Data below:
-----

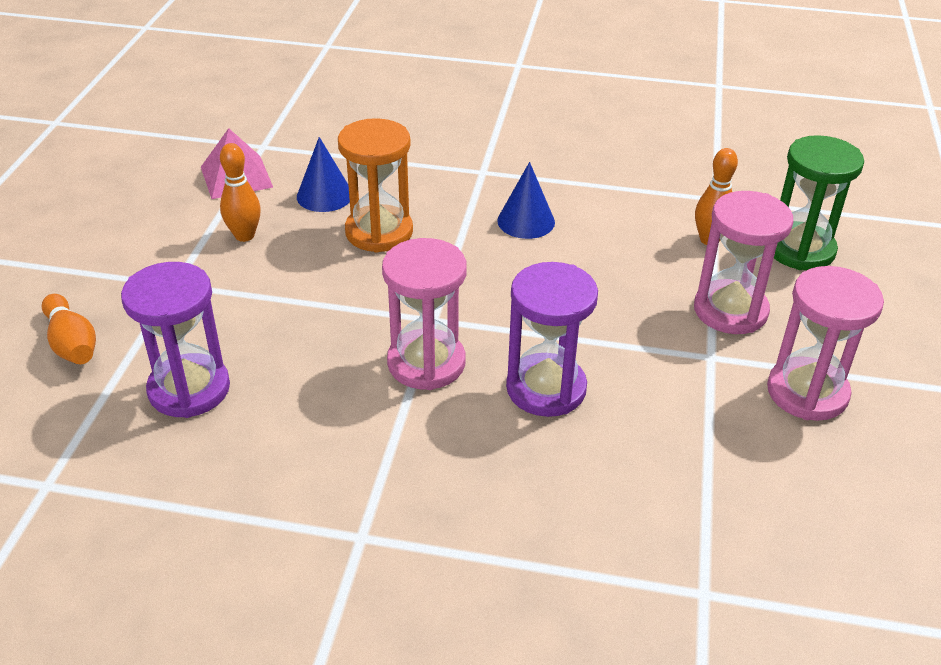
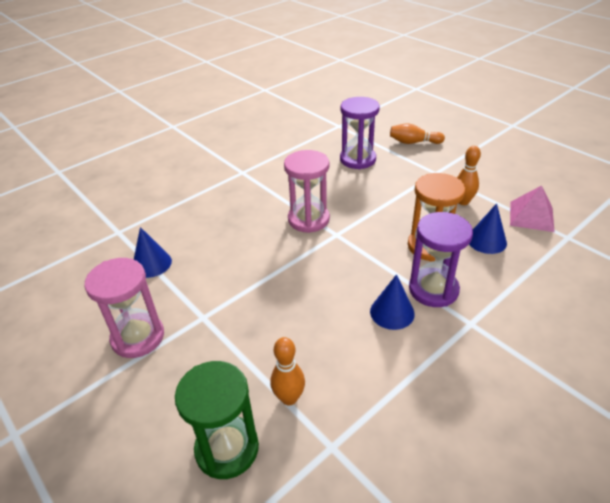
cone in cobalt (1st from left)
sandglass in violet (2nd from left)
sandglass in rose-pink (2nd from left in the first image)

-----

Report each line of the data that includes the string "sandglass".

sandglass in violet (2nd from left)
sandglass in rose-pink (2nd from left in the first image)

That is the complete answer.